Change detection outputs
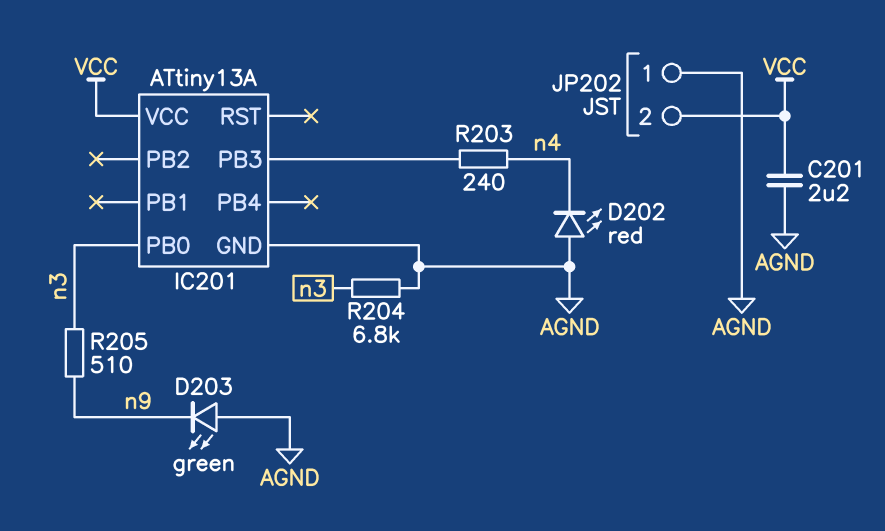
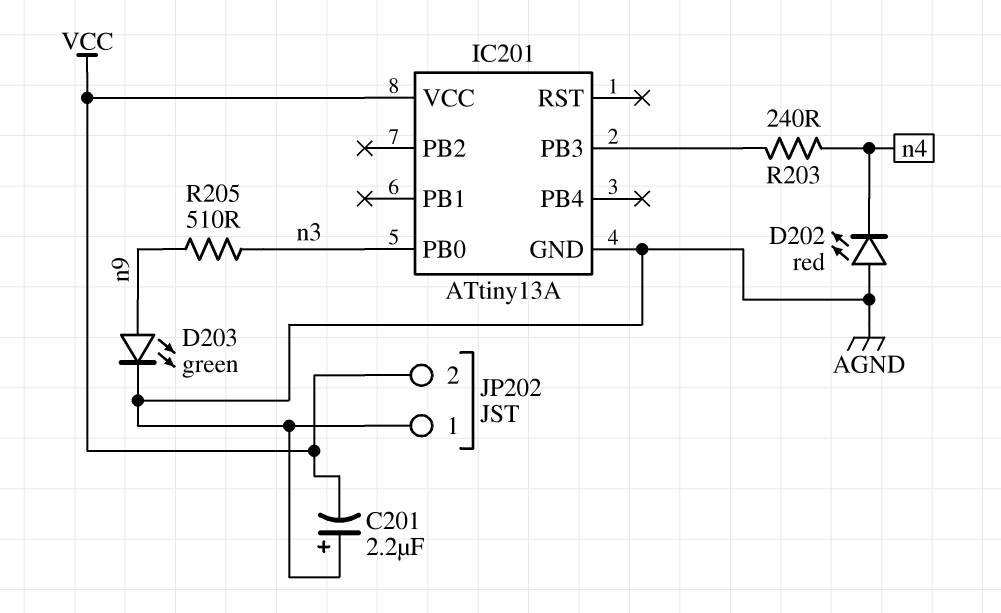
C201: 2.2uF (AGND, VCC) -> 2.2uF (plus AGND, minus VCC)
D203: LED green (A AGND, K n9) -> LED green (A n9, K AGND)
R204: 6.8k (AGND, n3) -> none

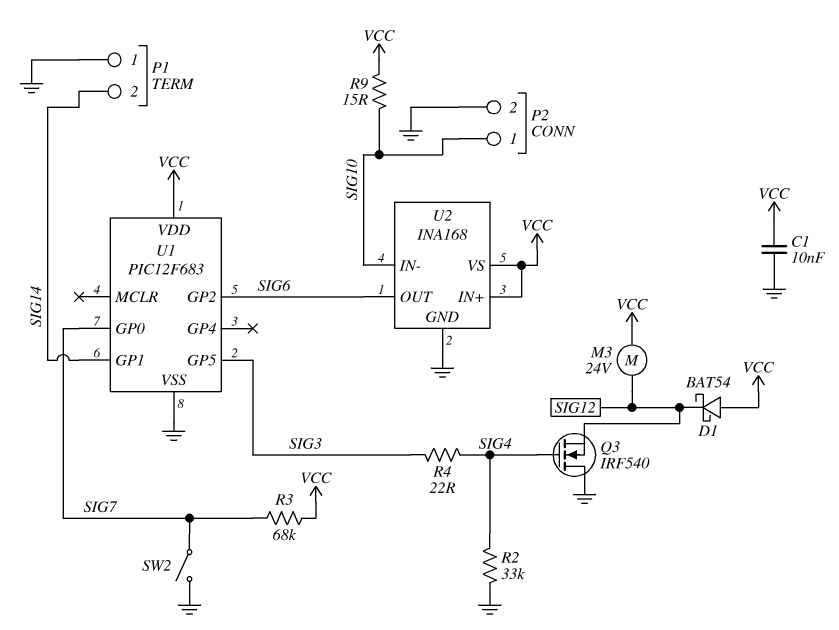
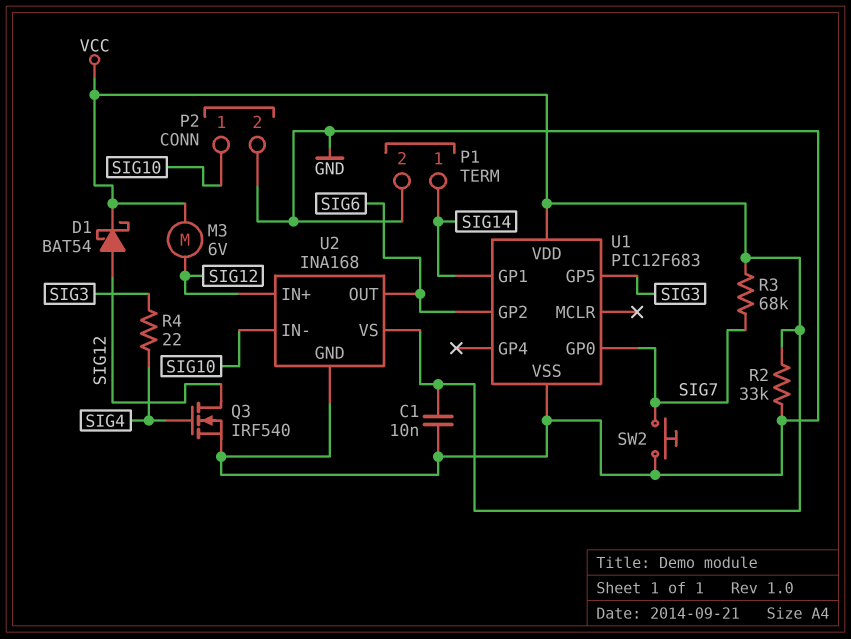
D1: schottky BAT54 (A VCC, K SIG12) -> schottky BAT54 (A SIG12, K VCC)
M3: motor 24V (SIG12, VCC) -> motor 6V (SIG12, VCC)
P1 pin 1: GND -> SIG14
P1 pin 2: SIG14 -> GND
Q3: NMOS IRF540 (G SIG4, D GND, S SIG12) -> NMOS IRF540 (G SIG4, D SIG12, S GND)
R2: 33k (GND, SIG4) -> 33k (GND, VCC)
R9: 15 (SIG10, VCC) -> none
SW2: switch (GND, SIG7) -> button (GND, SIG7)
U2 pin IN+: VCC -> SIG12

§ Task to carry out
Check the entries above line by line and return each one containing the word "none".

§ Solved exercise
R204: 6.8k (AGND, n3) -> none
R9: 15 (SIG10, VCC) -> none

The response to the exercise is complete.